==== Records for processing

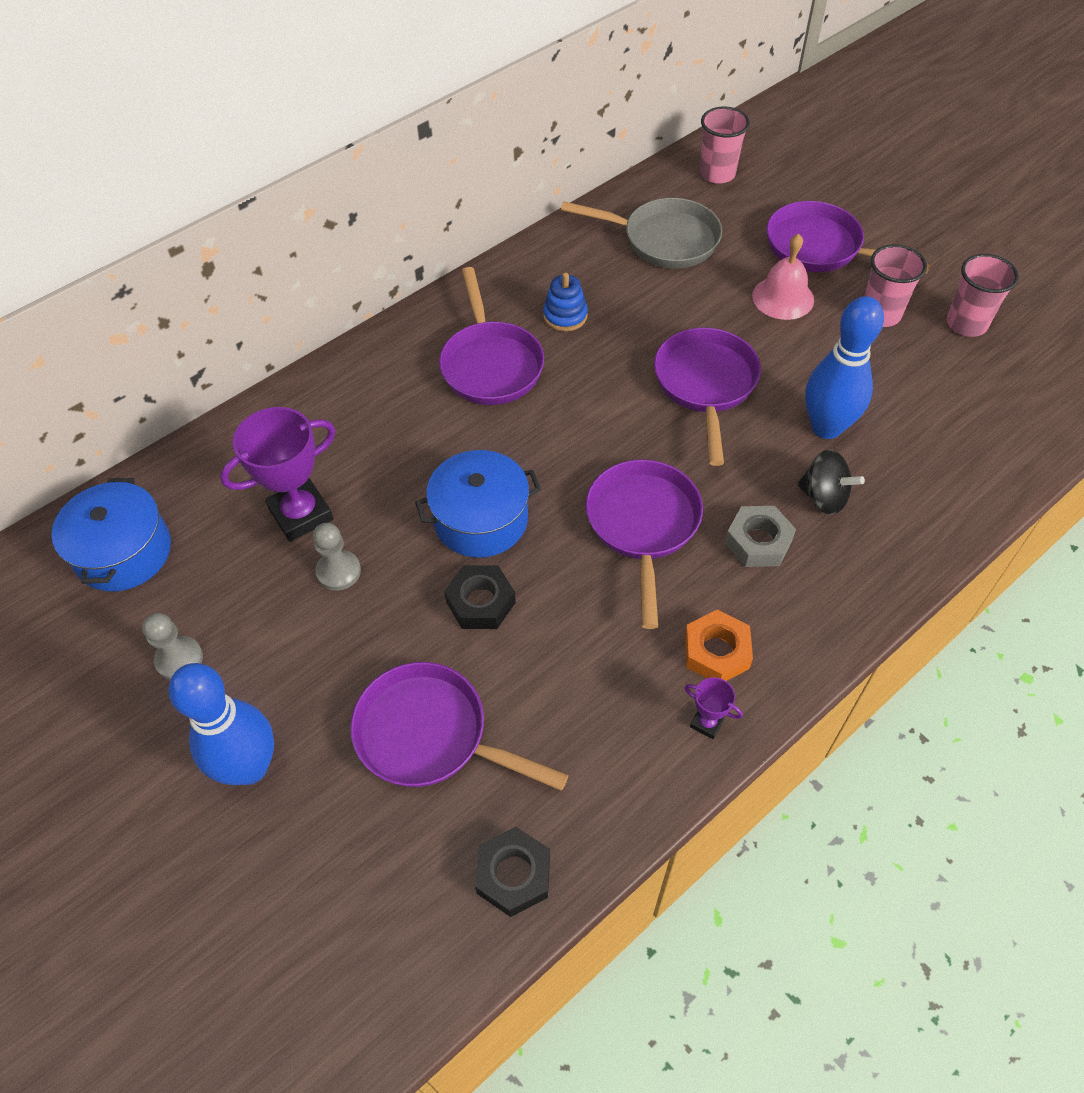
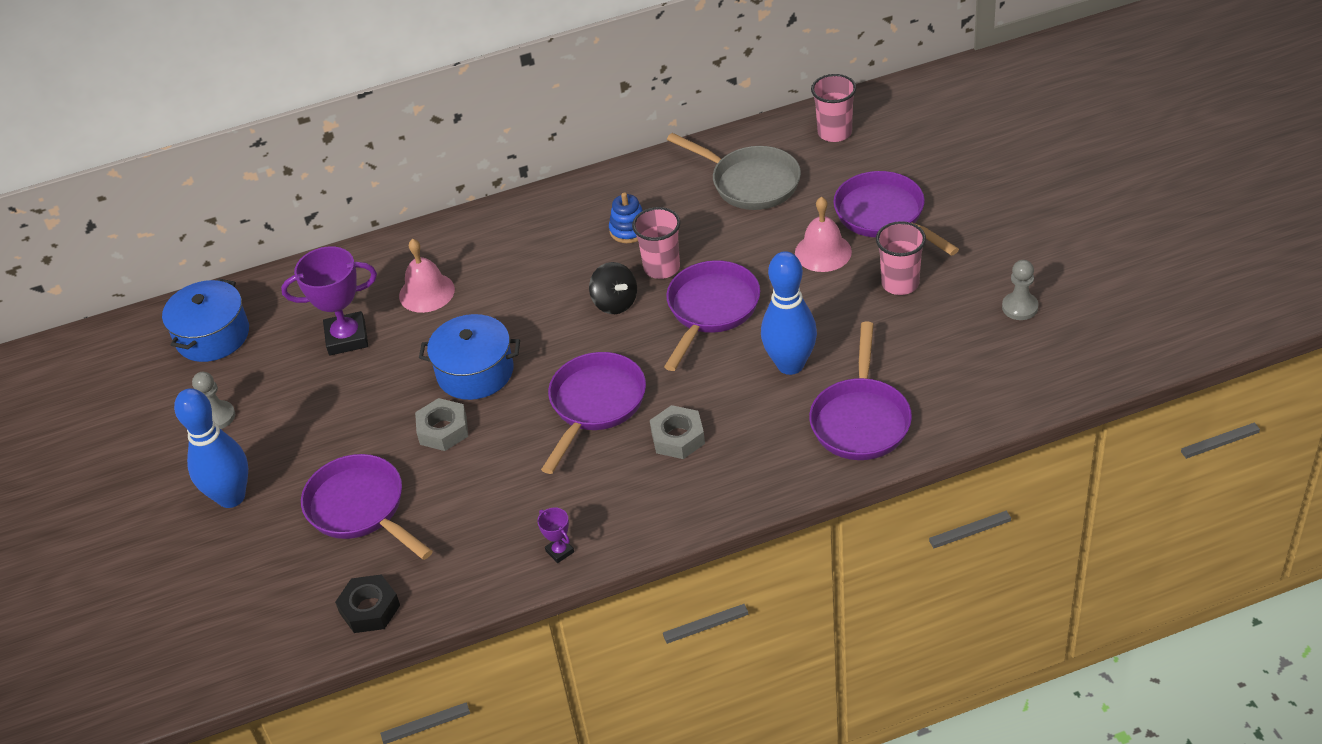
camera: 25 degrees right, 10 degrees down
(338, 571) = (353, 384): grey pawn -> grey pawn (1020, 307)
(371, 436) = (426, 292): none -> pink bell
(480, 602) = (443, 430): black nut -> grey nut
(490, 364) = (547, 257): purple pan -> purple pan (861, 420)
(716, 652) = (596, 506): orange nut -> none
(823, 497) = (752, 417): black spinning top -> black spinning top (615, 303)
(966, 324) = (972, 307): pink cup -> pink cup (661, 268)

========

Word for word, reproduce all the data, but not the pictures.

camera: 25 degrees right, 10 degrees down
(338, 571) = (353, 384): grey pawn -> grey pawn (1020, 307)
(371, 436) = (426, 292): none -> pink bell
(480, 602) = (443, 430): black nut -> grey nut
(490, 364) = (547, 257): purple pan -> purple pan (861, 420)
(716, 652) = (596, 506): orange nut -> none
(823, 497) = (752, 417): black spinning top -> black spinning top (615, 303)
(966, 324) = (972, 307): pink cup -> pink cup (661, 268)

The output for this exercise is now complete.